### WHAT TO WORK ON
Could you restate exactly the lines that begin at the line with "R10: 1.1k (GND, n17) -> 68k (GND, n17)" and end at the final line of the data?
━━━━━ EXCERPTED RECORDS
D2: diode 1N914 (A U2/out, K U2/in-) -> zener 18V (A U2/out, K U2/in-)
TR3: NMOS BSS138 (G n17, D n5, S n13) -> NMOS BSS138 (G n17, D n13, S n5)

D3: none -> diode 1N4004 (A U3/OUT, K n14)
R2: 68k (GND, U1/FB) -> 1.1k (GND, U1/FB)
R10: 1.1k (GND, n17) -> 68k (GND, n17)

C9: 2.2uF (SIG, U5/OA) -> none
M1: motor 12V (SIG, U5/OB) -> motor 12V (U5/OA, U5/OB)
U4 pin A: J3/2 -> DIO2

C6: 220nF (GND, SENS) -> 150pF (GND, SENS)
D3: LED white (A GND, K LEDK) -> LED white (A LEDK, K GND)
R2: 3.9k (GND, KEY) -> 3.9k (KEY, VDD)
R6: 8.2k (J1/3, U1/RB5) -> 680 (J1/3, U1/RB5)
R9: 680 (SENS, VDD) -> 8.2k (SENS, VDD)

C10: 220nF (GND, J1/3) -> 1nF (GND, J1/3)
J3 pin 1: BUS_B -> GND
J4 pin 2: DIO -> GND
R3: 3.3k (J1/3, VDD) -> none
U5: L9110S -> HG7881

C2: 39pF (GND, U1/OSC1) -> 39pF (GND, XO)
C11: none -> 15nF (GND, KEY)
━━━━━━━━━━
### PROBLEM SOLUTION
R10: 1.1k (GND, n17) -> 68k (GND, n17)

C9: 2.2uF (SIG, U5/OA) -> none
M1: motor 12V (SIG, U5/OB) -> motor 12V (U5/OA, U5/OB)
U4 pin A: J3/2 -> DIO2

C6: 220nF (GND, SENS) -> 150pF (GND, SENS)
D3: LED white (A GND, K LEDK) -> LED white (A LEDK, K GND)
R2: 3.9k (GND, KEY) -> 3.9k (KEY, VDD)
R6: 8.2k (J1/3, U1/RB5) -> 680 (J1/3, U1/RB5)
R9: 680 (SENS, VDD) -> 8.2k (SENS, VDD)

C10: 220nF (GND, J1/3) -> 1nF (GND, J1/3)
J3 pin 1: BUS_B -> GND
J4 pin 2: DIO -> GND
R3: 3.3k (J1/3, VDD) -> none
U5: L9110S -> HG7881

C2: 39pF (GND, U1/OSC1) -> 39pF (GND, XO)
C11: none -> 15nF (GND, KEY)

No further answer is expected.